_Your objective_: Transcribe the lines below exactly. No image belongs in the transcription.

[Provided data — start]

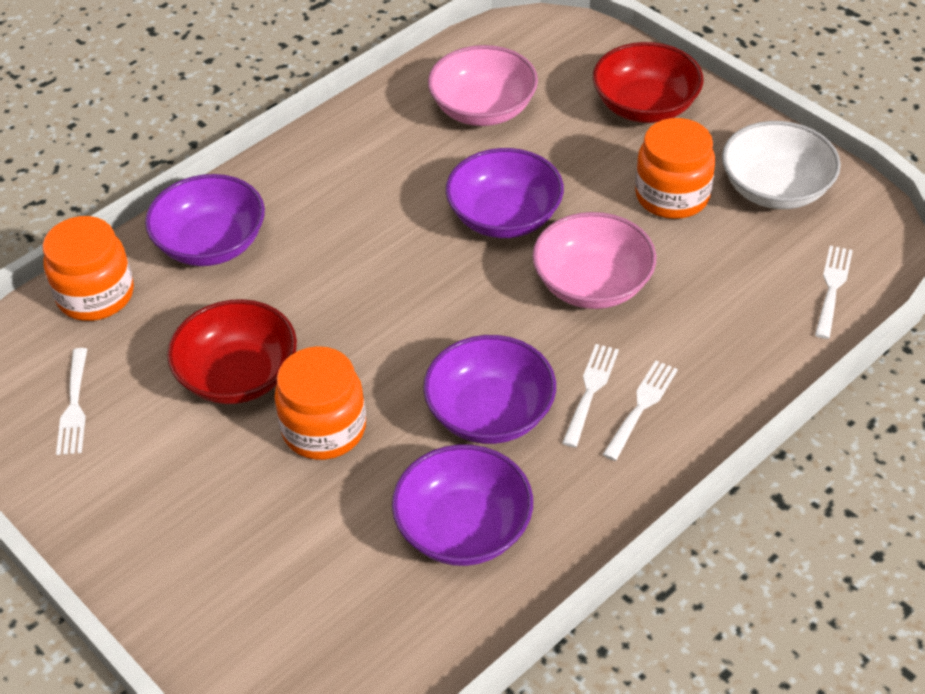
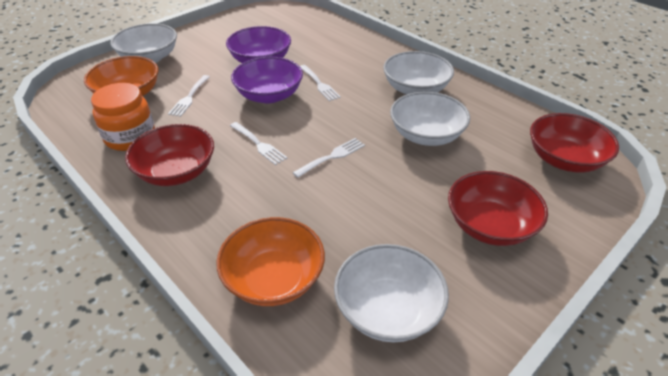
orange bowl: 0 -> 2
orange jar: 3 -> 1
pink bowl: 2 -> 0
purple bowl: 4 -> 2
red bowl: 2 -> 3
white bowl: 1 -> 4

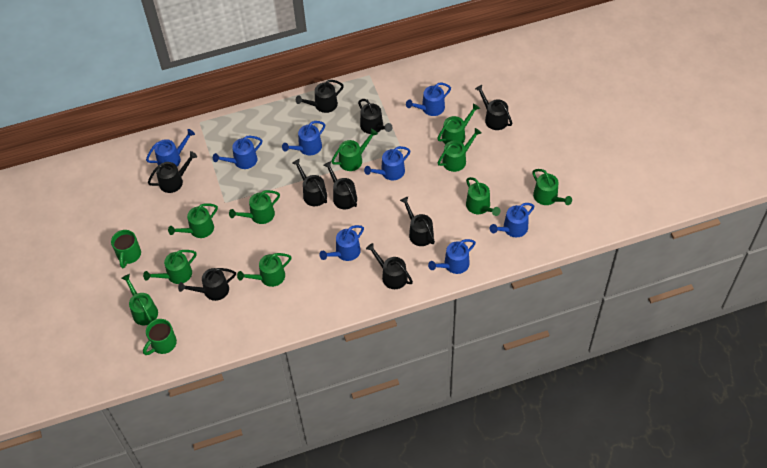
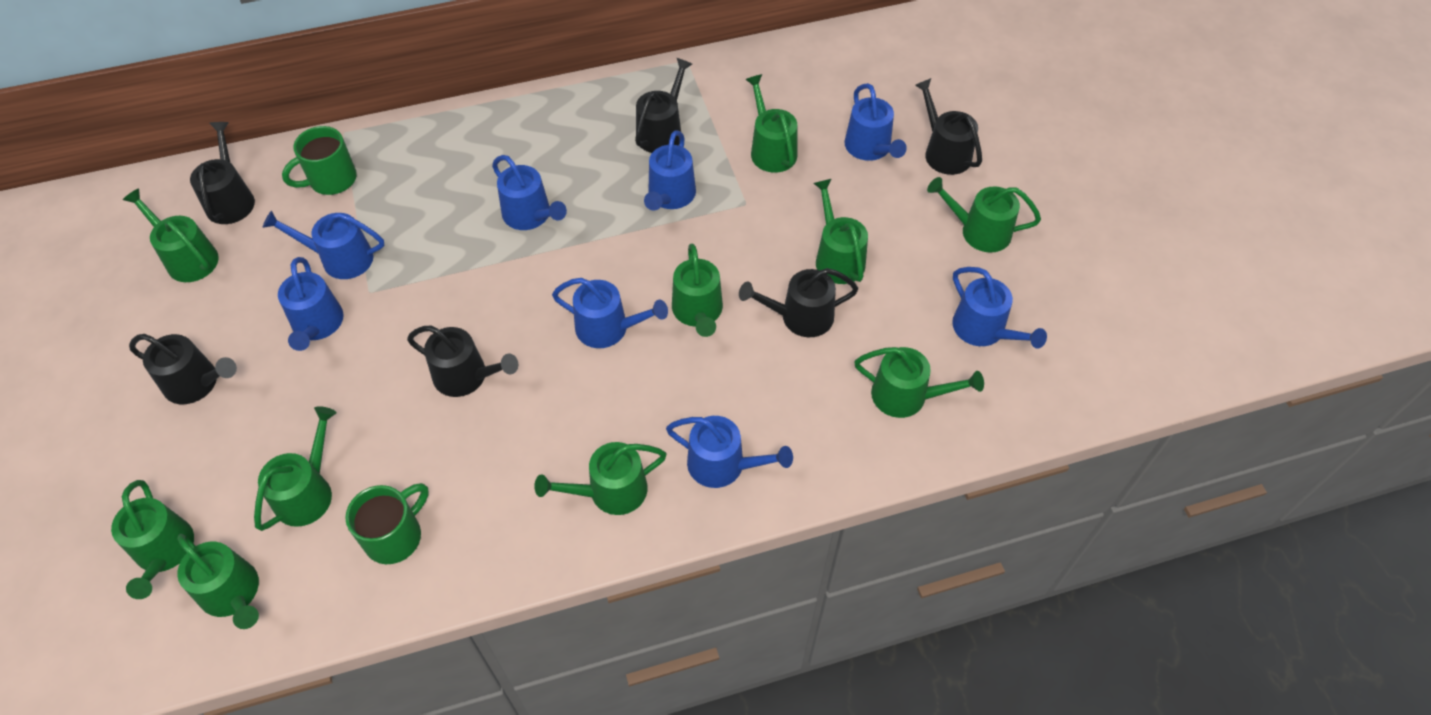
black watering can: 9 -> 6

[Provided data — finish]

_Written solution_:
orange bowl: 0 -> 2
orange jar: 3 -> 1
pink bowl: 2 -> 0
purple bowl: 4 -> 2
red bowl: 2 -> 3
white bowl: 1 -> 4

black watering can: 9 -> 6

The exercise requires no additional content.